→ Task requirements
Copy exactly, beginning with the line holding "T7: PNP BC557" and ending with the final line of the data beneath this task; copy nothing else, and leave out every picture.

======== Source information ========

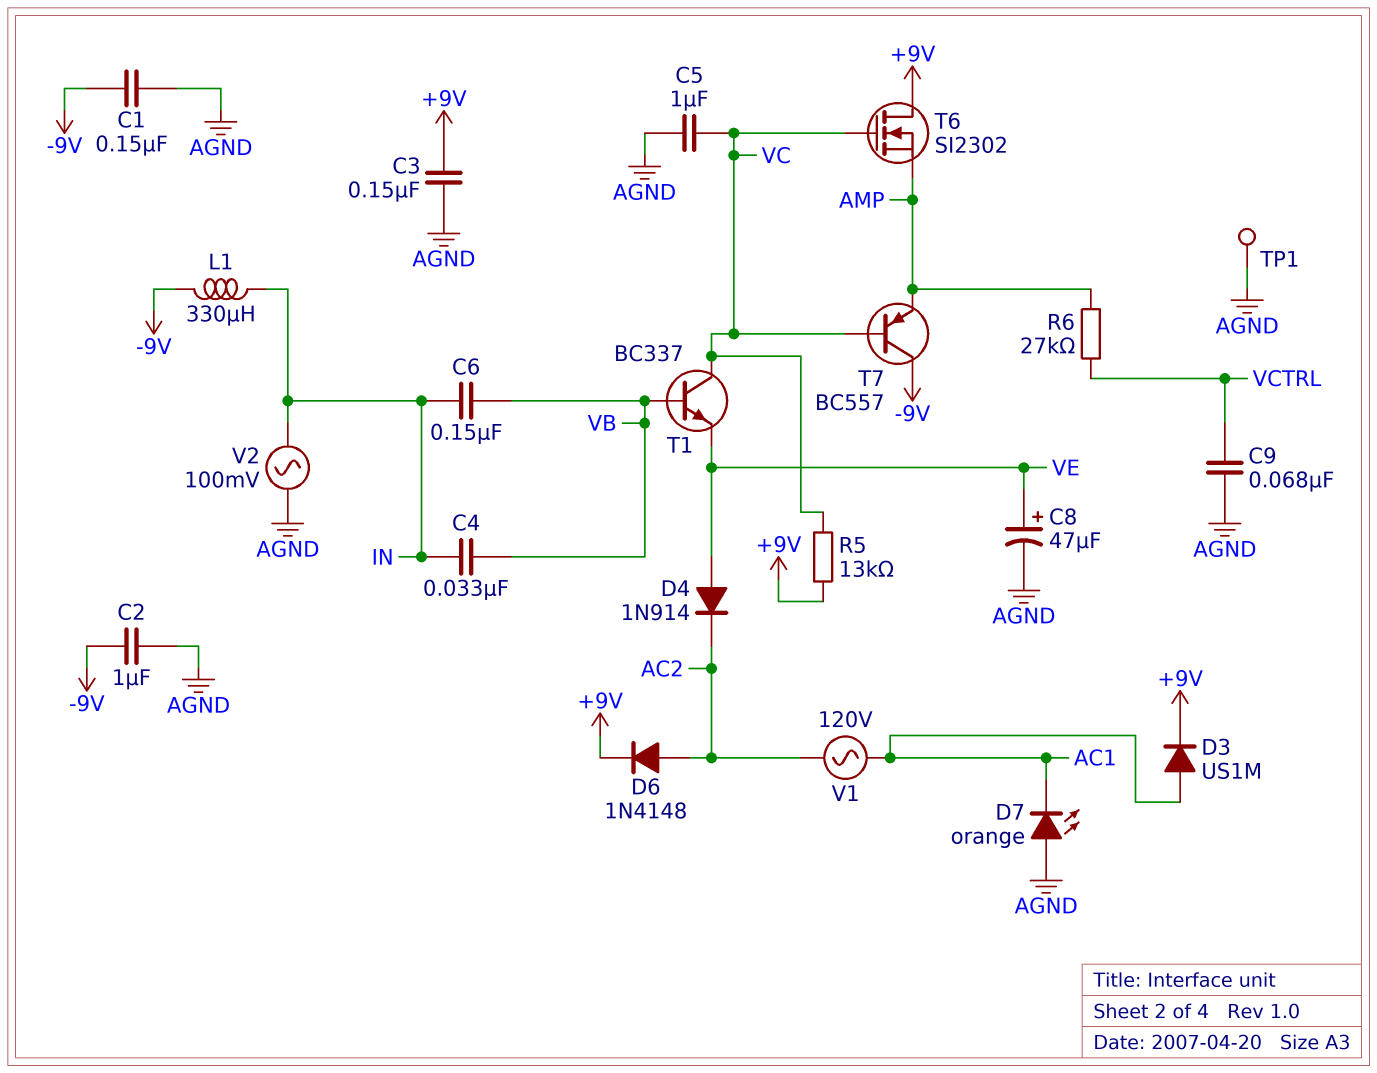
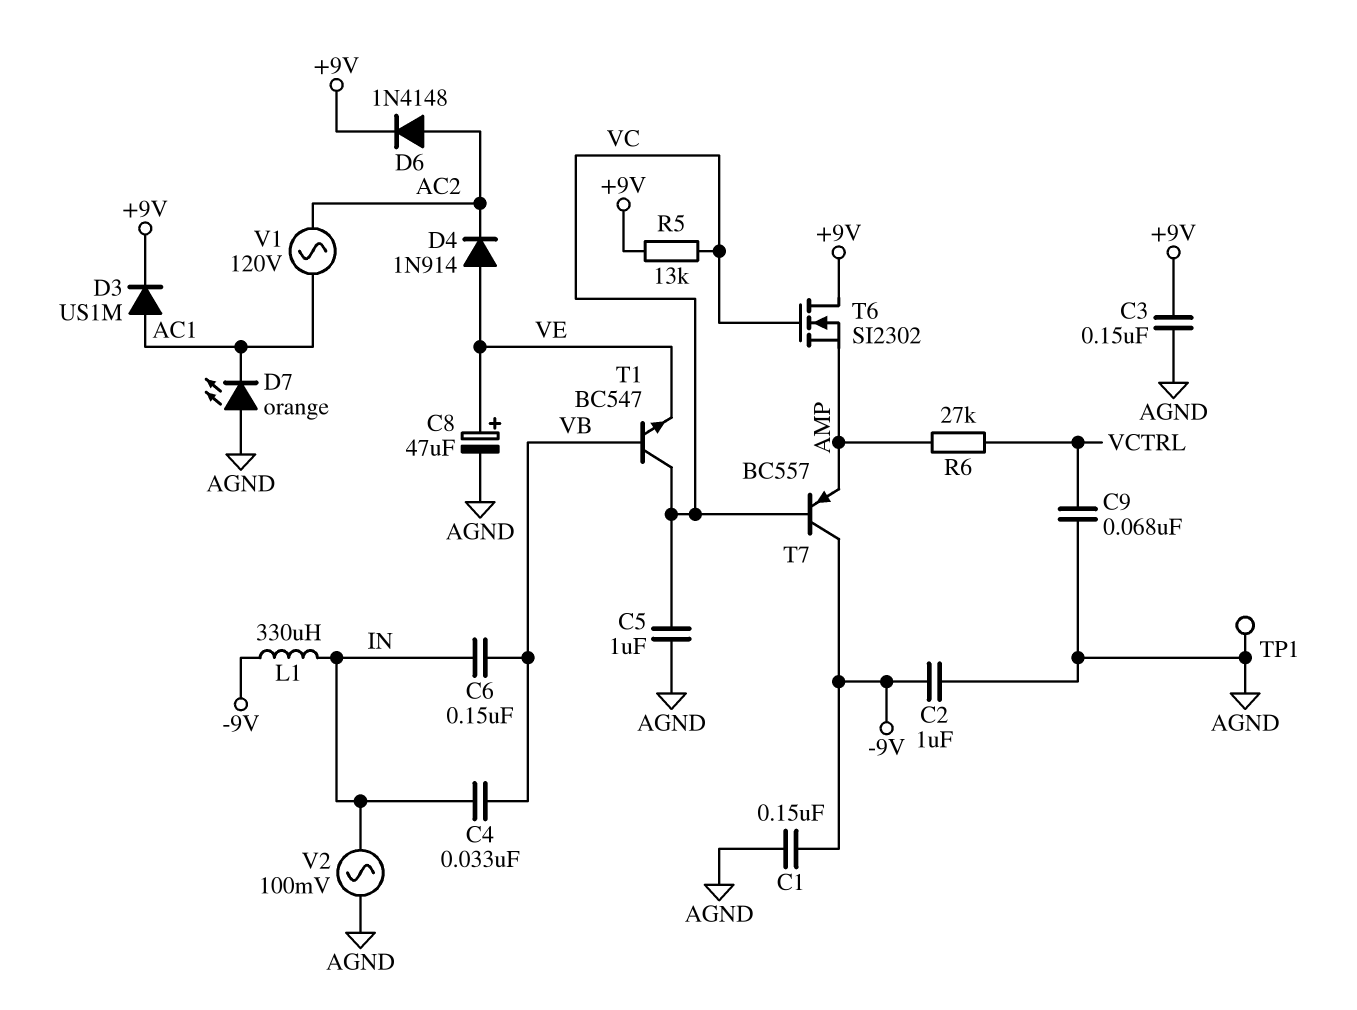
T1: NPN BC337 (B VB, C VC, E VE) -> NPN BC547 (B VB, C VC, E VE)

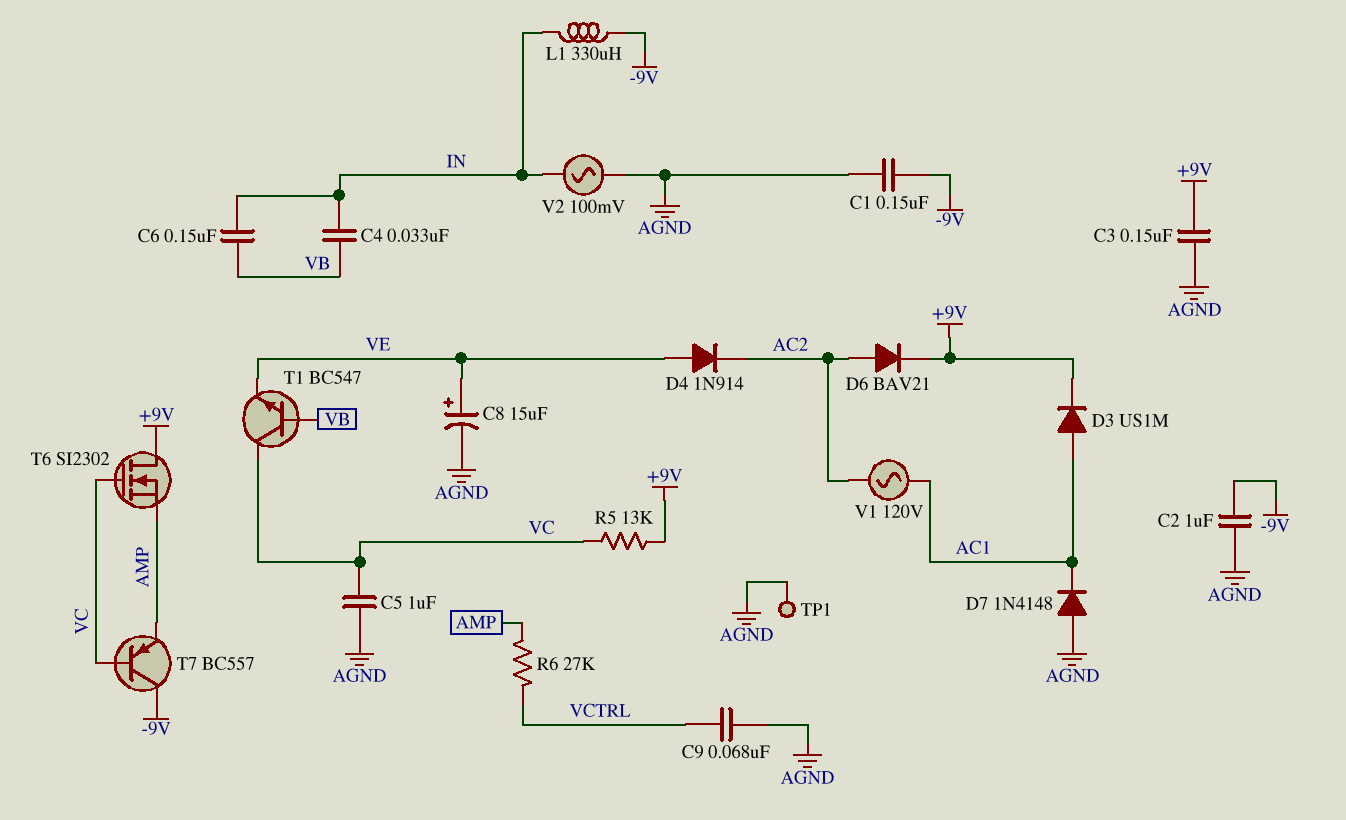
C8: 47uF (plus VE, minus AGND) -> 15uF (plus VE, minus AGND)
D6: diode 1N4148 (A AC2, K +9V) -> diode BAV21 (A AC2, K +9V)
D7: LED orange (A AGND, K AC1) -> diode 1N4148 (A AGND, K AC1)

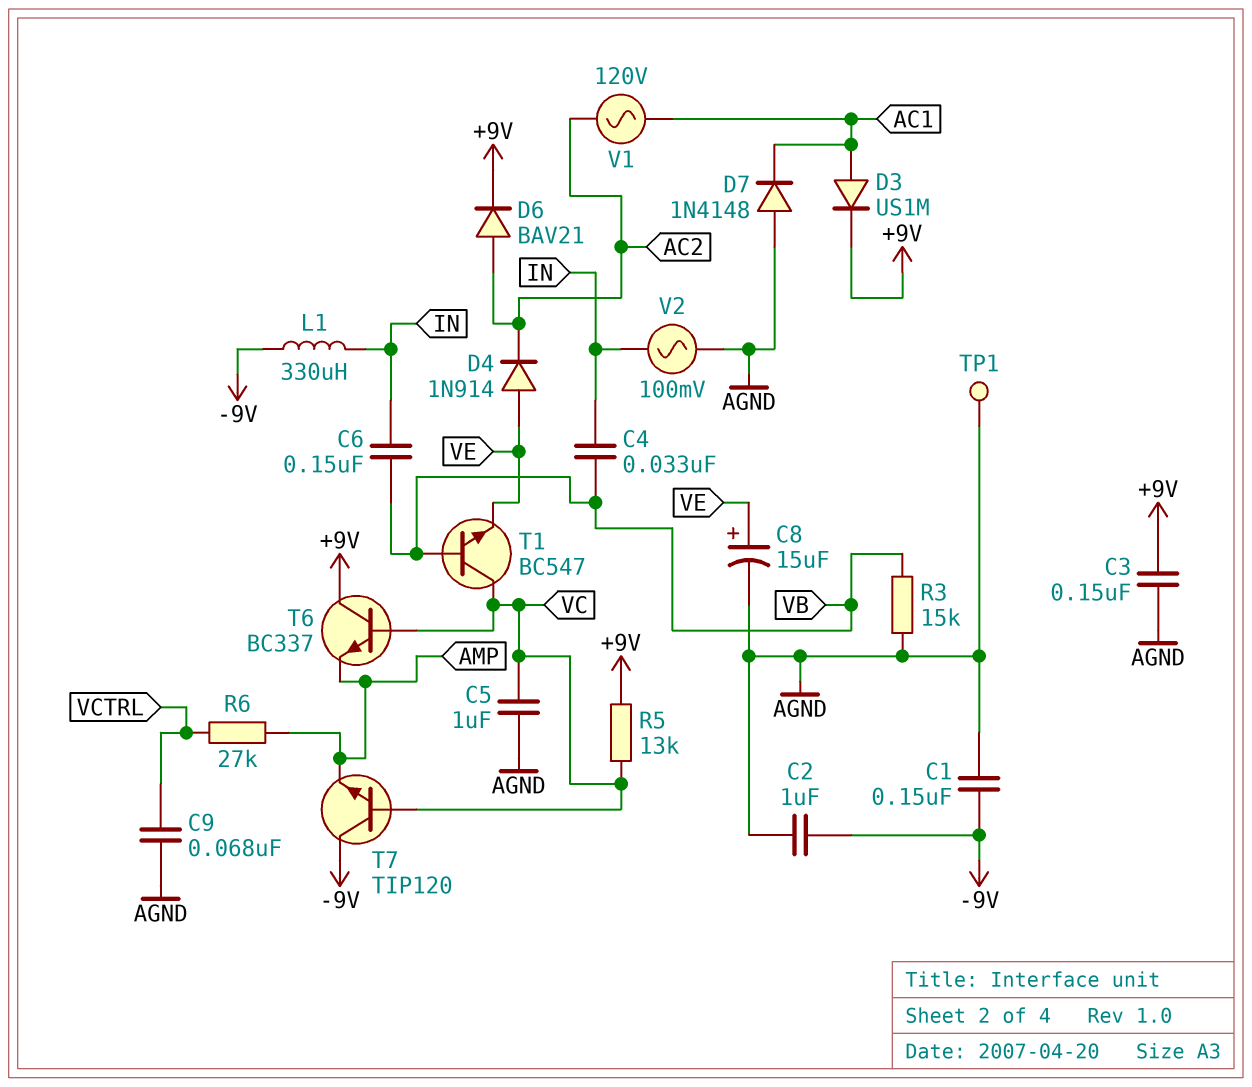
R3: none -> 15k (AGND, VB)
T6: NMOS SI2302 (G VC, D +9V, S AMP) -> NPN BC337 (B VC, C +9V, E AMP)
T7: PNP BC557 (B VC, C -9V, E AMP) -> NPN TIP120 (B VC, C -9V, E AMP)

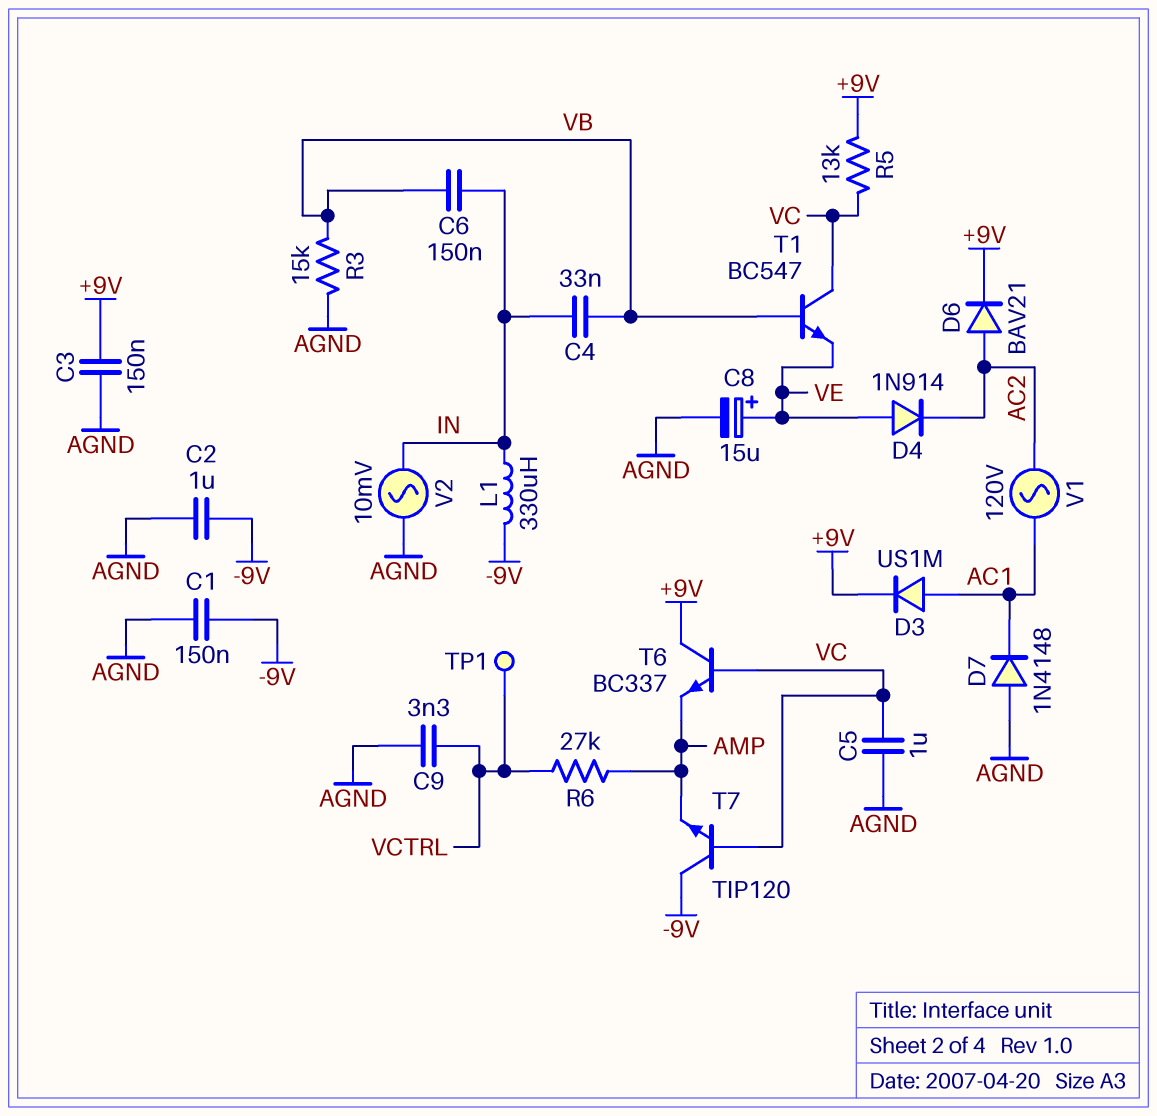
C9: 68nF (AGND, VCTRL) -> 3.3nF (AGND, VCTRL)
TP1: test point (AGND) -> test point (VCTRL)
V2: AC 100mV (AGND, IN) -> AC 10mV (AGND, IN)

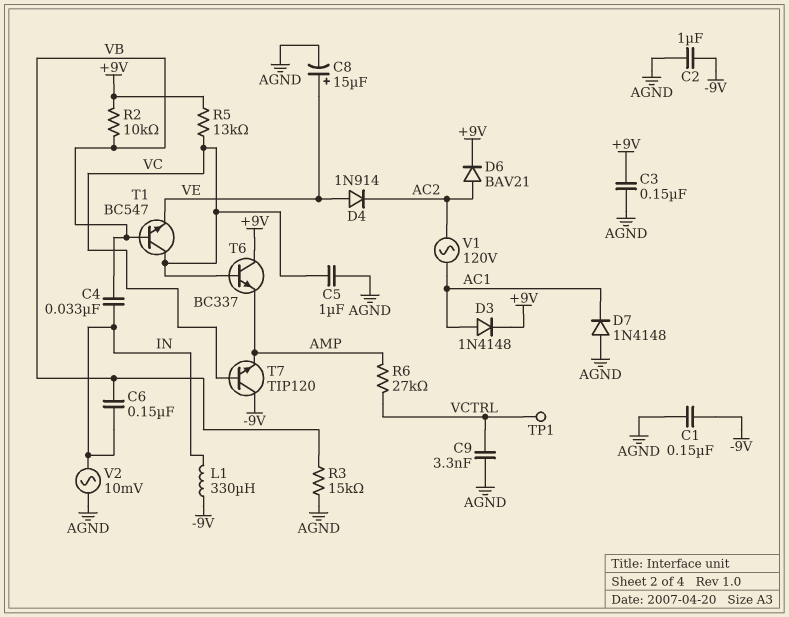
D3: diode US1M (A AC1, K +9V) -> diode 1N4148 (A AC1, K +9V)
R2: none -> 10k (+9V, VB)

========

→ Result for this task
T7: PNP BC557 (B VC, C -9V, E AMP) -> NPN TIP120 (B VC, C -9V, E AMP)

C9: 68nF (AGND, VCTRL) -> 3.3nF (AGND, VCTRL)
TP1: test point (AGND) -> test point (VCTRL)
V2: AC 100mV (AGND, IN) -> AC 10mV (AGND, IN)

D3: diode US1M (A AC1, K +9V) -> diode 1N4148 (A AC1, K +9V)
R2: none -> 10k (+9V, VB)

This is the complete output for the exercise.